> **WHAT IS BEING ASKED**:
Your task is to output the entries below word for word.

> **Source records**:
··········

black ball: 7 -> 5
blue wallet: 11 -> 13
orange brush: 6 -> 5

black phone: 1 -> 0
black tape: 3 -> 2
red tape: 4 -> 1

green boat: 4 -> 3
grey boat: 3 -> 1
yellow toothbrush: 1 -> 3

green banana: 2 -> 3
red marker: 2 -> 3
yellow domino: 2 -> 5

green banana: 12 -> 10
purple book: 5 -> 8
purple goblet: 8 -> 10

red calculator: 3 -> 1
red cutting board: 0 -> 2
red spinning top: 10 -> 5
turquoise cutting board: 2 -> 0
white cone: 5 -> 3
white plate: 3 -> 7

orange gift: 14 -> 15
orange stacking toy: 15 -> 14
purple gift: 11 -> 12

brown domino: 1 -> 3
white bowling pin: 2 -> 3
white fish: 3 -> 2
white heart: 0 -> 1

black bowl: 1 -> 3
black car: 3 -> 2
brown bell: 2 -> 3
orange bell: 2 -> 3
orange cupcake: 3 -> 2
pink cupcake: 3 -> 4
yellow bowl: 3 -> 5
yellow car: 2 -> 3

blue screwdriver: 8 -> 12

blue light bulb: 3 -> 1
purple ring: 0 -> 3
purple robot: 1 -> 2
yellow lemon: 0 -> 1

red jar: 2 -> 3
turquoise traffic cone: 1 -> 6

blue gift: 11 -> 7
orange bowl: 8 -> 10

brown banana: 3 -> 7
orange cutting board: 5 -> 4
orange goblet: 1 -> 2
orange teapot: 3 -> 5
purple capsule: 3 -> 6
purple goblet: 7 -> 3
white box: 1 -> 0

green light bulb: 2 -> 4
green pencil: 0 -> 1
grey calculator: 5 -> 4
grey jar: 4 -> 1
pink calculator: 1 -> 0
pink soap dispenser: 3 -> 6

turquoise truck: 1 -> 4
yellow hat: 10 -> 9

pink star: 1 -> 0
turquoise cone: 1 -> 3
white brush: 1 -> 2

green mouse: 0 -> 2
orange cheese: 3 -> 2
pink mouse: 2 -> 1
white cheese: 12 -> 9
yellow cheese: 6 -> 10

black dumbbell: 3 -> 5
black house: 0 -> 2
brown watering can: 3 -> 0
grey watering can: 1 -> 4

··········

> **SOLUTION TO THIS TASK**:
black ball: 7 -> 5
blue wallet: 11 -> 13
orange brush: 6 -> 5

black phone: 1 -> 0
black tape: 3 -> 2
red tape: 4 -> 1

green boat: 4 -> 3
grey boat: 3 -> 1
yellow toothbrush: 1 -> 3

green banana: 2 -> 3
red marker: 2 -> 3
yellow domino: 2 -> 5

green banana: 12 -> 10
purple book: 5 -> 8
purple goblet: 8 -> 10

red calculator: 3 -> 1
red cutting board: 0 -> 2
red spinning top: 10 -> 5
turquoise cutting board: 2 -> 0
white cone: 5 -> 3
white plate: 3 -> 7

orange gift: 14 -> 15
orange stacking toy: 15 -> 14
purple gift: 11 -> 12

brown domino: 1 -> 3
white bowling pin: 2 -> 3
white fish: 3 -> 2
white heart: 0 -> 1

black bowl: 1 -> 3
black car: 3 -> 2
brown bell: 2 -> 3
orange bell: 2 -> 3
orange cupcake: 3 -> 2
pink cupcake: 3 -> 4
yellow bowl: 3 -> 5
yellow car: 2 -> 3

blue screwdriver: 8 -> 12

blue light bulb: 3 -> 1
purple ring: 0 -> 3
purple robot: 1 -> 2
yellow lemon: 0 -> 1

red jar: 2 -> 3
turquoise traffic cone: 1 -> 6

blue gift: 11 -> 7
orange bowl: 8 -> 10

brown banana: 3 -> 7
orange cutting board: 5 -> 4
orange goblet: 1 -> 2
orange teapot: 3 -> 5
purple capsule: 3 -> 6
purple goblet: 7 -> 3
white box: 1 -> 0

green light bulb: 2 -> 4
green pencil: 0 -> 1
grey calculator: 5 -> 4
grey jar: 4 -> 1
pink calculator: 1 -> 0
pink soap dispenser: 3 -> 6

turquoise truck: 1 -> 4
yellow hat: 10 -> 9

pink star: 1 -> 0
turquoise cone: 1 -> 3
white brush: 1 -> 2

green mouse: 0 -> 2
orange cheese: 3 -> 2
pink mouse: 2 -> 1
white cheese: 12 -> 9
yellow cheese: 6 -> 10

black dumbbell: 3 -> 5
black house: 0 -> 2
brown watering can: 3 -> 0
grey watering can: 1 -> 4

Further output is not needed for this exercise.